═══ Information provided

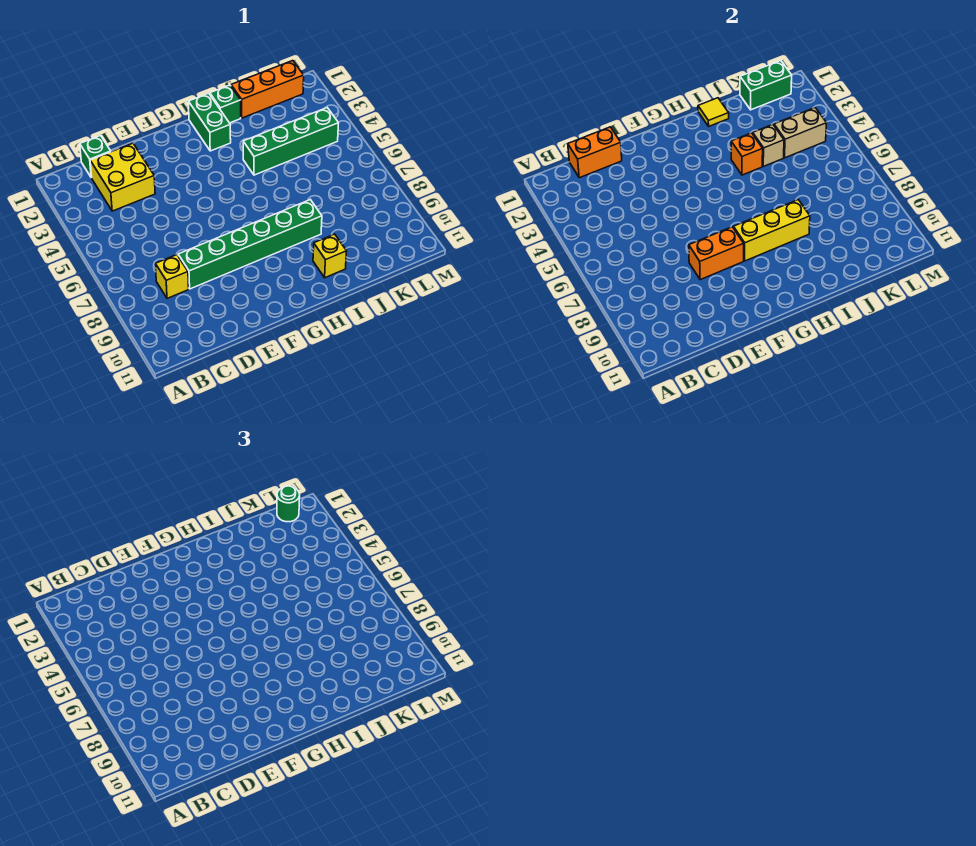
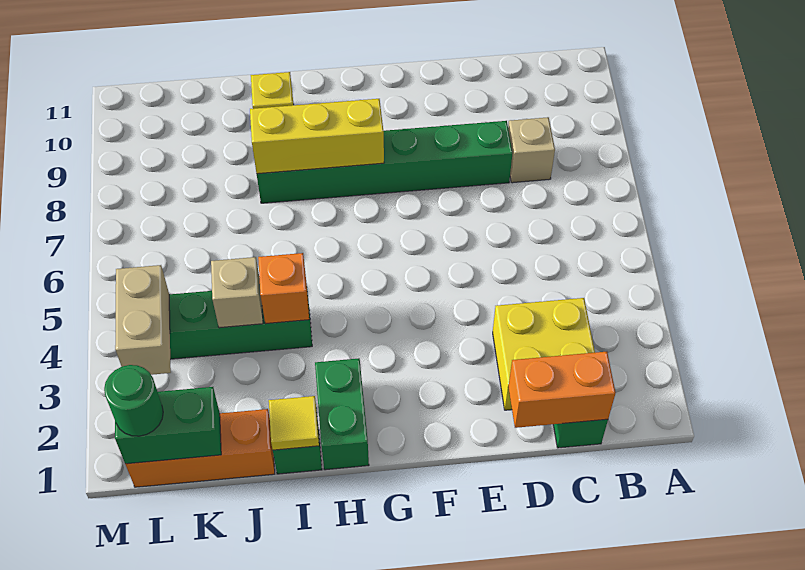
yellow brick C8 level 1 -> tan brick C8 level 1
orange brick E8:F8 level 2 -> none
tan brick K4:L4 level 2 -> tan brick L3:L4 level 2

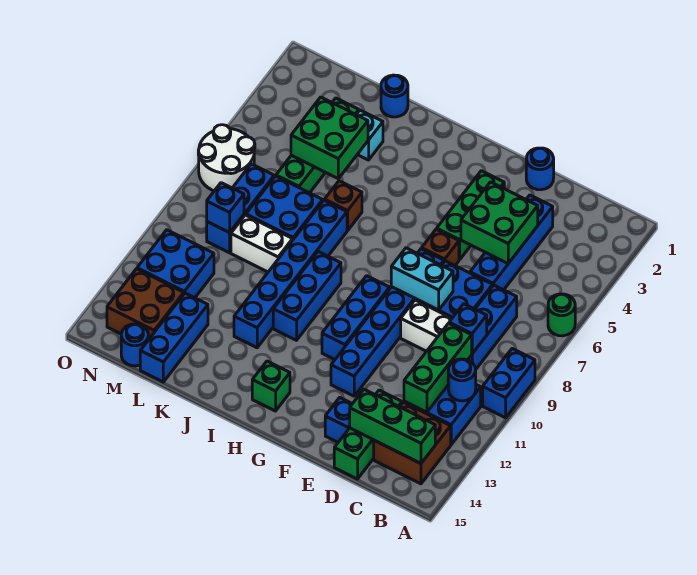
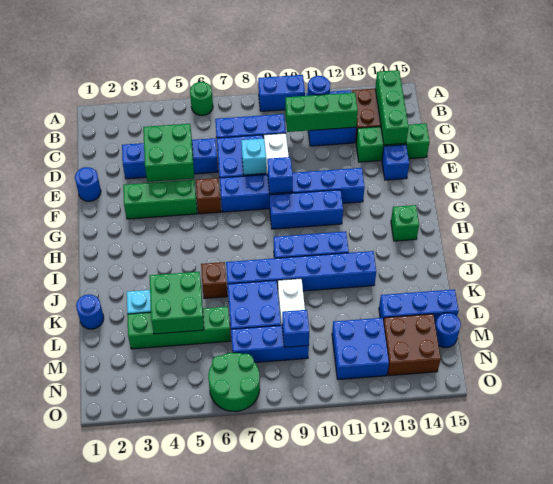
blue brick C9 level 2 -> blue brick F9 level 2
cyan brick E8:F8 level 2 -> cyan brick E8 level 2
white round brick N6:O7 level 1 -> green round brick N6:O7 level 1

══════

**Task directions**
All entries are to be duplicated exactly, with the pictures left out.

**Task output**
yellow brick C8 level 1 -> tan brick C8 level 1
orange brick E8:F8 level 2 -> none
tan brick K4:L4 level 2 -> tan brick L3:L4 level 2

blue brick C9 level 2 -> blue brick F9 level 2
cyan brick E8:F8 level 2 -> cyan brick E8 level 2
white round brick N6:O7 level 1 -> green round brick N6:O7 level 1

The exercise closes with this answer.